# WHAT TO PRODUCE
Exact copy, pictures excluded: reproduce every record below.

# SOURCE MATERIAL

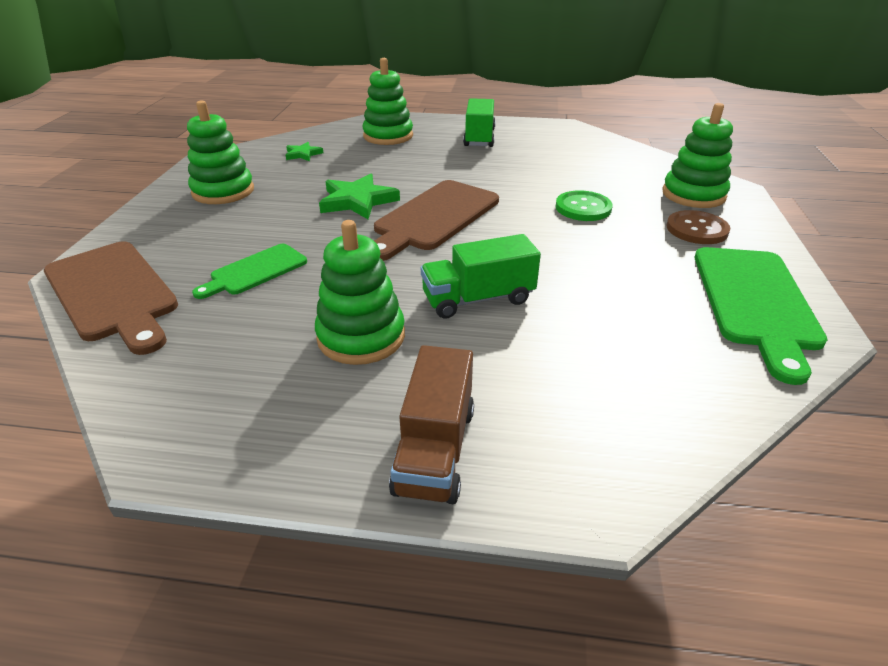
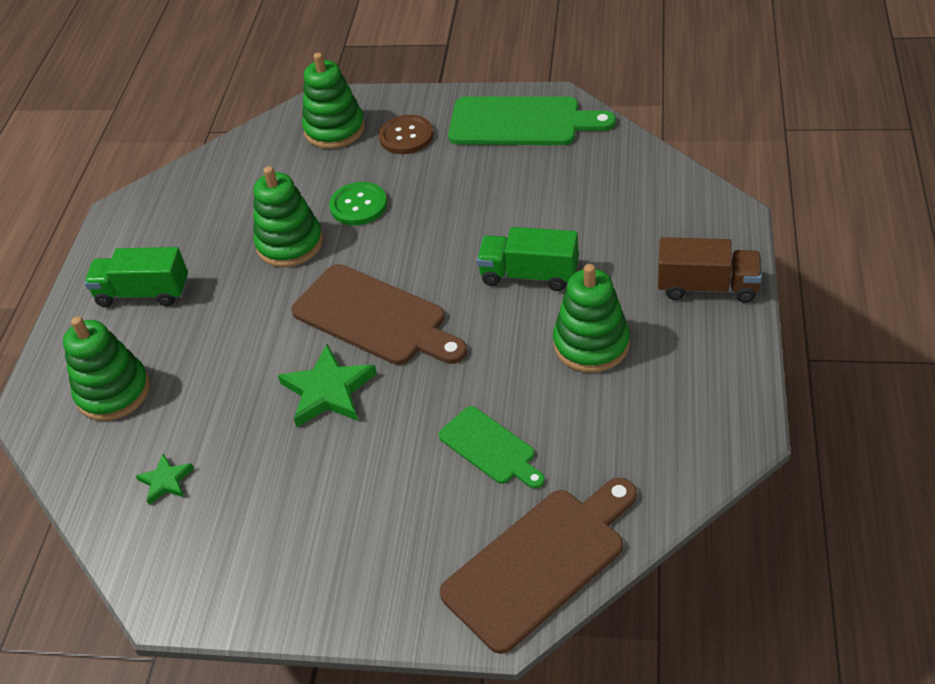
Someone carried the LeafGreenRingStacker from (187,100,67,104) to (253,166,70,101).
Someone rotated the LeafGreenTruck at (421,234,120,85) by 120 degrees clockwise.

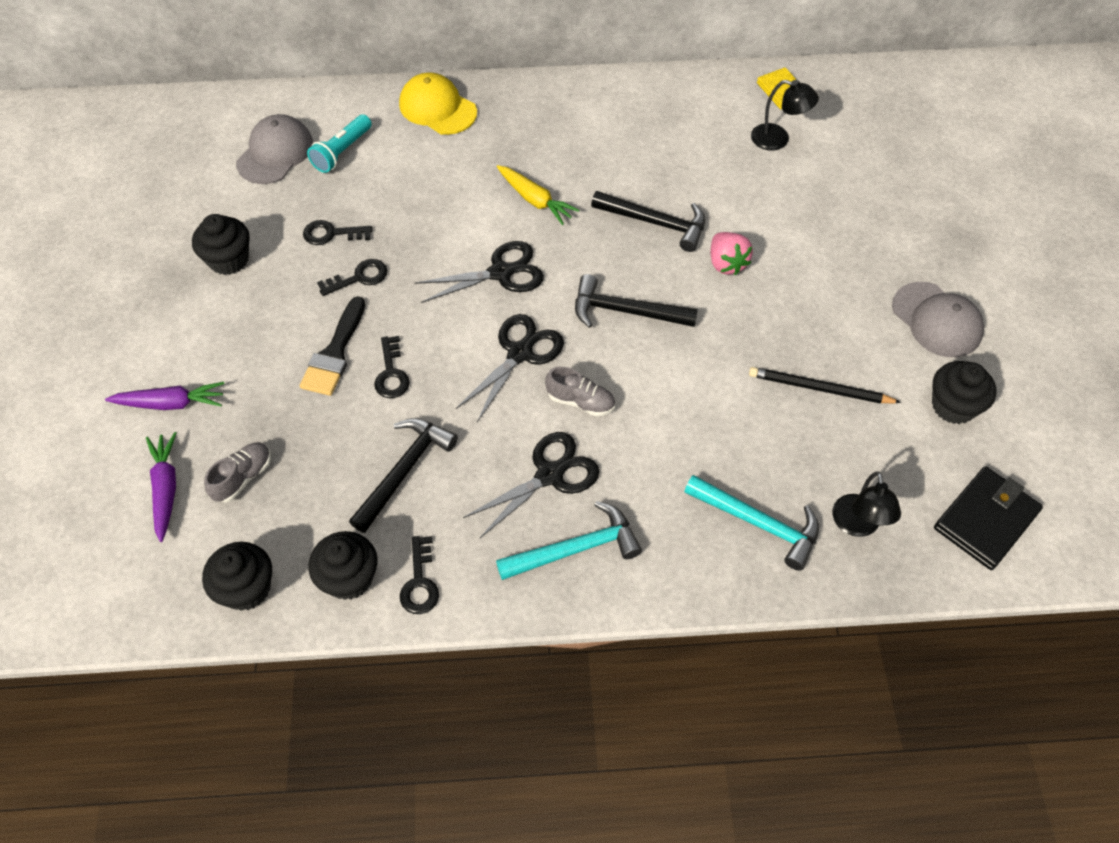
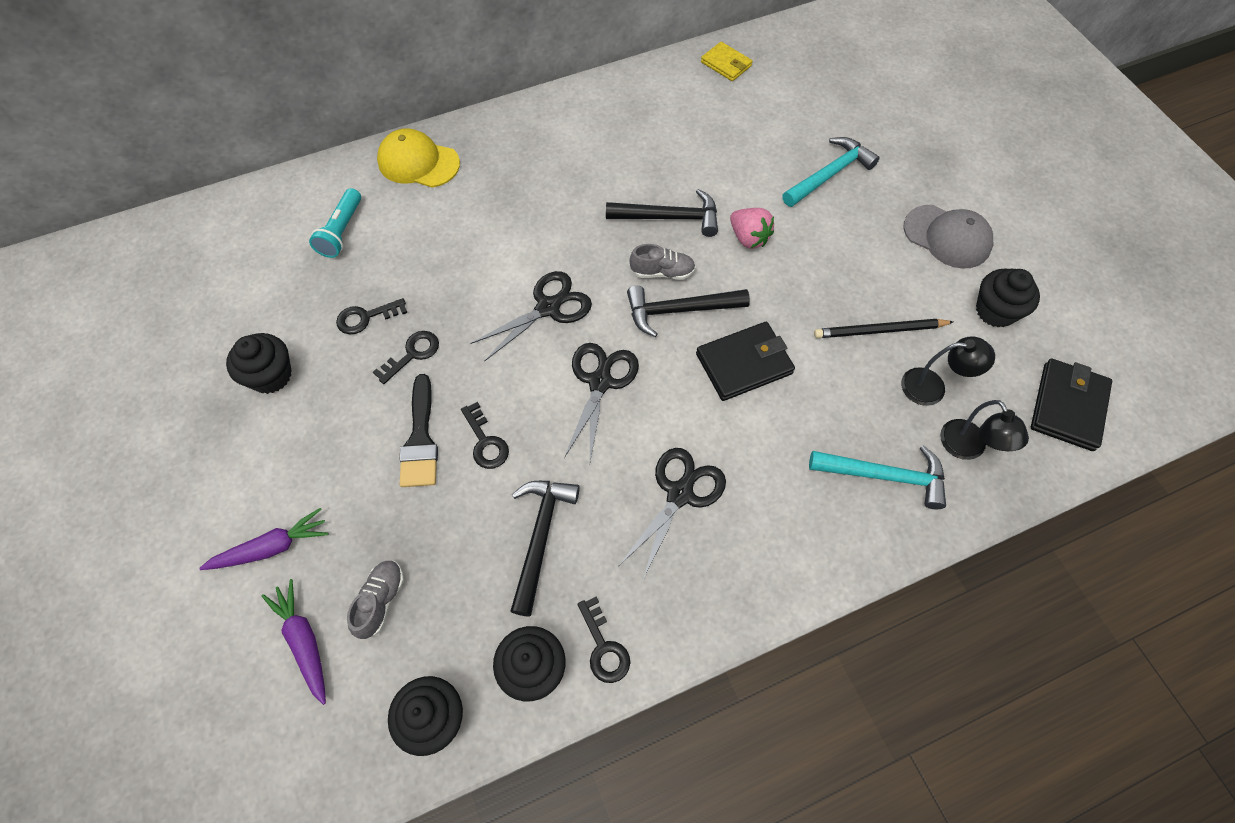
Someone carried the BlackReadingLamp from (751,80,68,71) to (901,336,94,70).
Someone took away the AshGreyCap at (236,114,77,70).
Someone took away the YellowToyCarrot at (497,165,83,60).
Someone carried the AshGreyShoe from (545,367,70,50) to (630,244,66,36).
Someone carried the TurquoiseCarpenter'sHammer from (496,501,146,79) to (782,137,98,70).
Someone put down the BlackCardWallet at (696,322,99,79).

# TASK OUTPUT
Someone carried the LeafGreenRingStacker from (187,100,67,104) to (253,166,70,101).
Someone rotated the LeafGreenTruck at (421,234,120,85) by 120 degrees clockwise.

Someone carried the BlackReadingLamp from (751,80,68,71) to (901,336,94,70).
Someone took away the AshGreyCap at (236,114,77,70).
Someone took away the YellowToyCarrot at (497,165,83,60).
Someone carried the AshGreyShoe from (545,367,70,50) to (630,244,66,36).
Someone carried the TurquoiseCarpenter'sHammer from (496,501,146,79) to (782,137,98,70).
Someone put down the BlackCardWallet at (696,322,99,79).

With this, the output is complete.